**Records to use:**
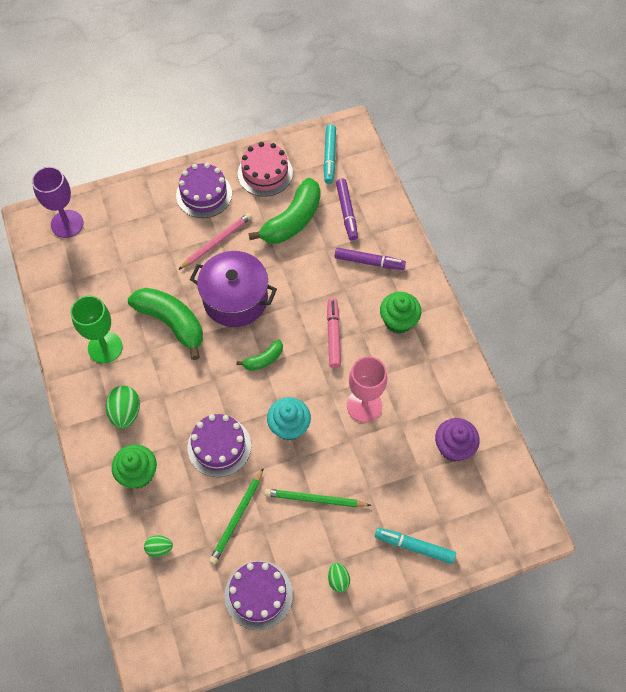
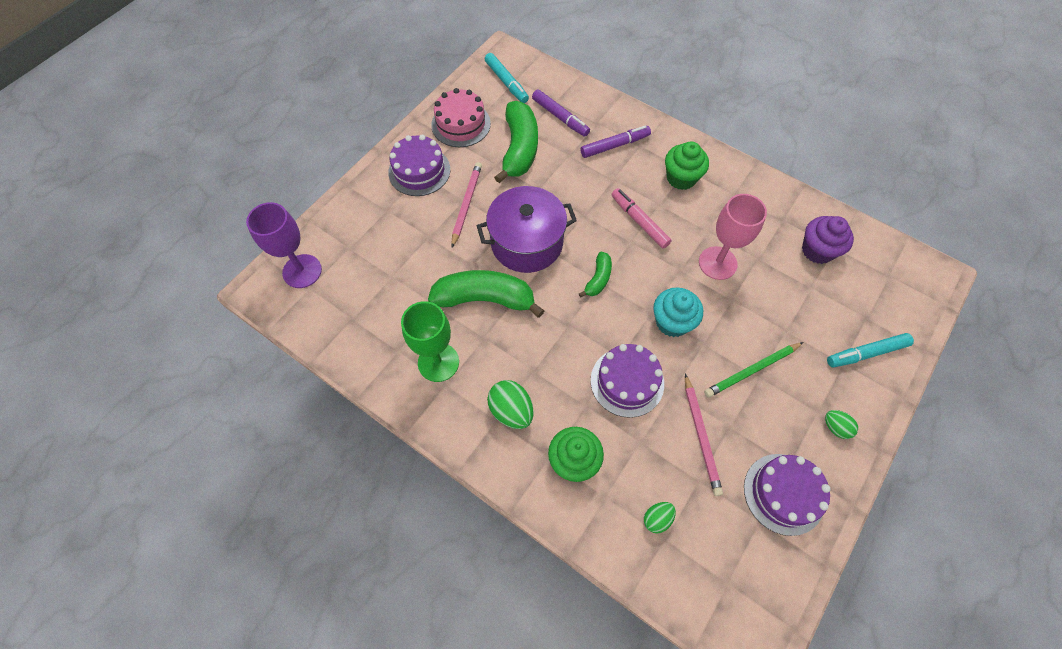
camera: 35 degrees left, 0 degrees up
(237, 517) = (701, 435): green pencil -> pink pencil

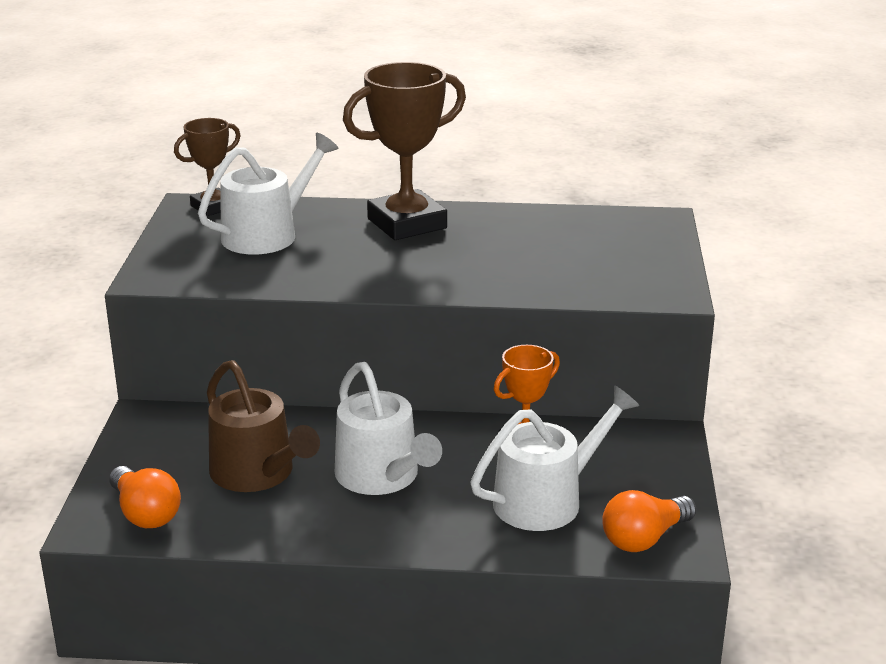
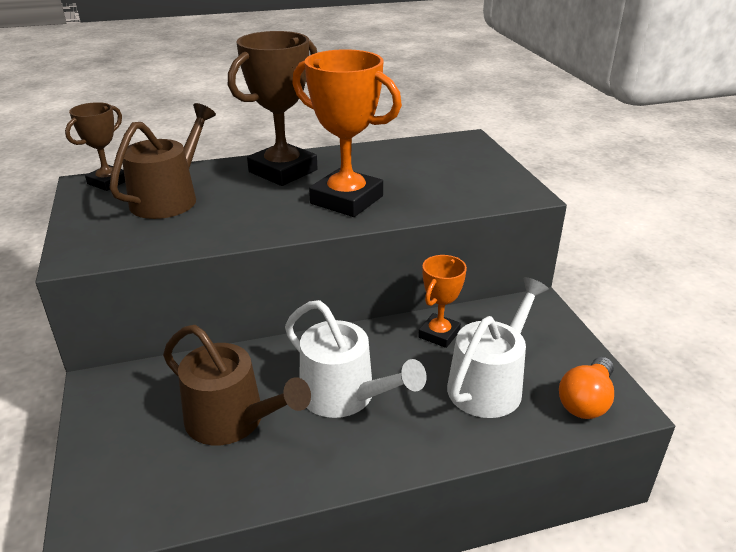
camera: 20 degrees left, 5 degrees up
(145, 513) = (140, 495): orange light bulb -> none
(267, 234) = (169, 198): white watering can -> brown watering can
(456, 267) = (346, 200): none -> orange trophy

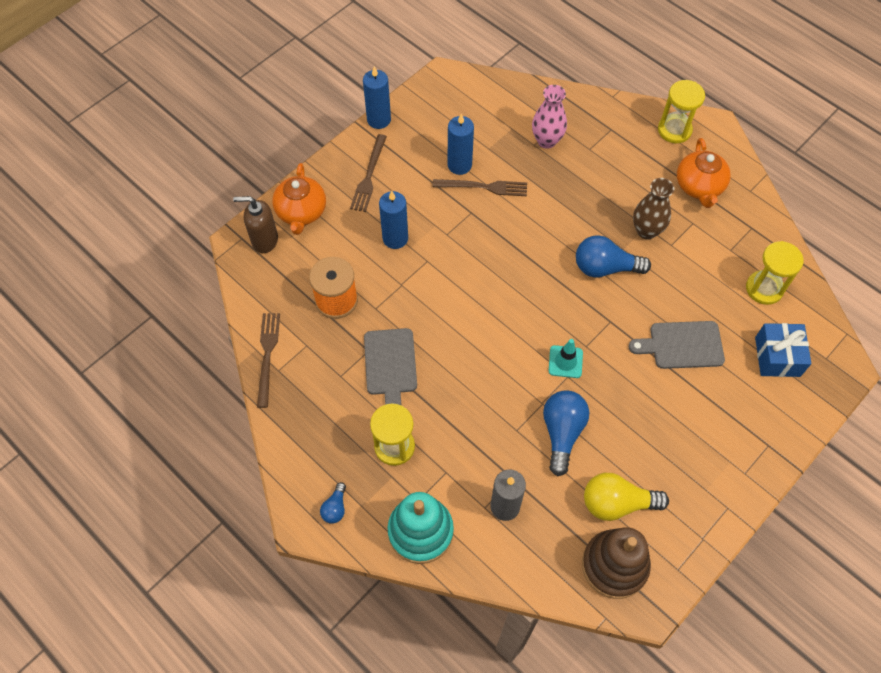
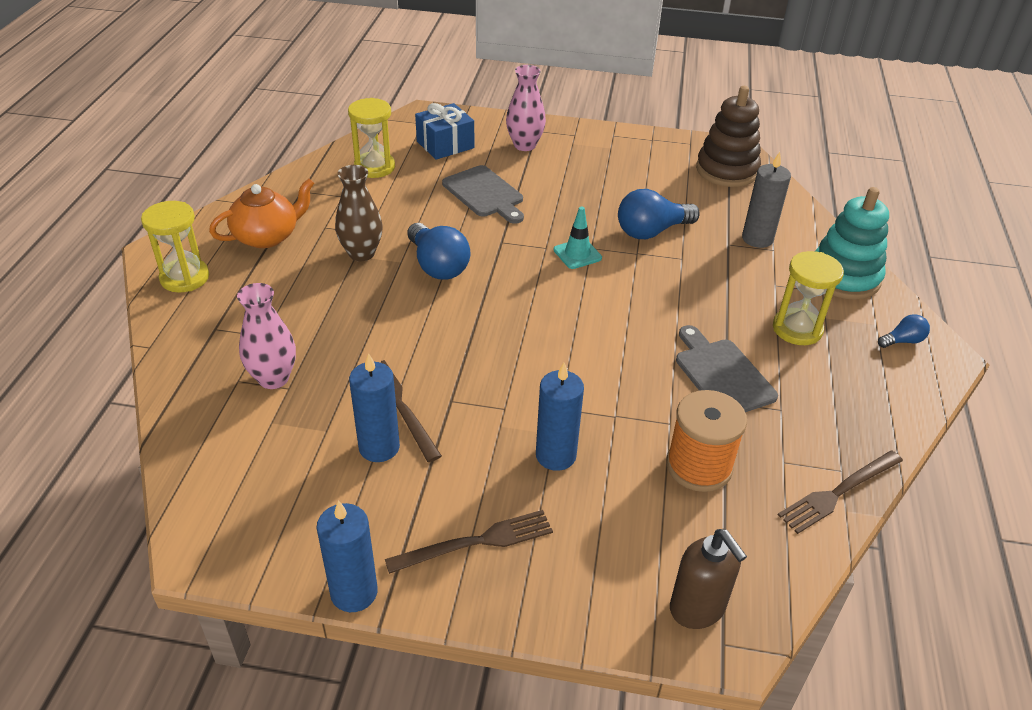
camera: 125 degrees left, 20 degrees down
(301, 212) = (610, 591): orange teapot -> none
(390, 365) = (722, 374): grey cutting board -> grey cutting board turned 75 degrees counterclockwise
(617, 503) = (676, 184): yellow light bulb -> none
(746, 419) = (524, 145): none -> pink vase

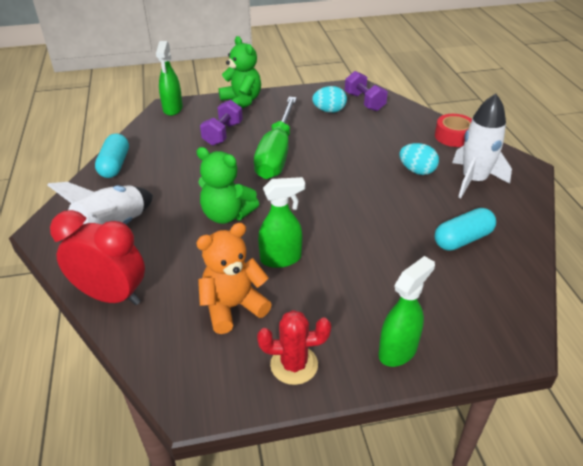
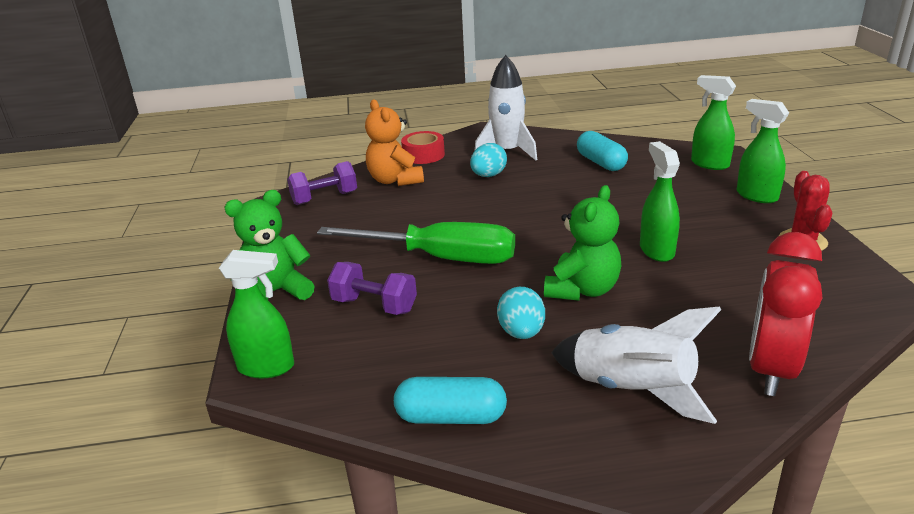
camera: 85 degrees left, 10 degrees down
(233, 307) = (745, 277): orange teddy bear -> orange teddy bear (395, 180)
(329, 111) = (338, 221): turquoise egg -> turquoise egg (521, 333)
(480, 325) = (709, 164): none -> green spray bottle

**Goal of the exercise:**
Repeat, exactly and in full, every entry in the data, but not the pictures.

**Output below:**
camera: 35 degrees left, 0 degrees up
(237, 517) = (701, 435): green pencil -> pink pencil

camera: 20 degrees left, 5 degrees up
(145, 513) = (140, 495): orange light bulb -> none
(267, 234) = (169, 198): white watering can -> brown watering can
(456, 267) = (346, 200): none -> orange trophy

camera: 125 degrees left, 20 degrees down
(301, 212) = (610, 591): orange teapot -> none
(390, 365) = (722, 374): grey cutting board -> grey cutting board turned 75 degrees counterclockwise
(617, 503) = (676, 184): yellow light bulb -> none
(746, 419) = (524, 145): none -> pink vase

camera: 85 degrees left, 10 degrees down
(233, 307) = (745, 277): orange teddy bear -> orange teddy bear (395, 180)
(329, 111) = (338, 221): turquoise egg -> turquoise egg (521, 333)
(480, 325) = (709, 164): none -> green spray bottle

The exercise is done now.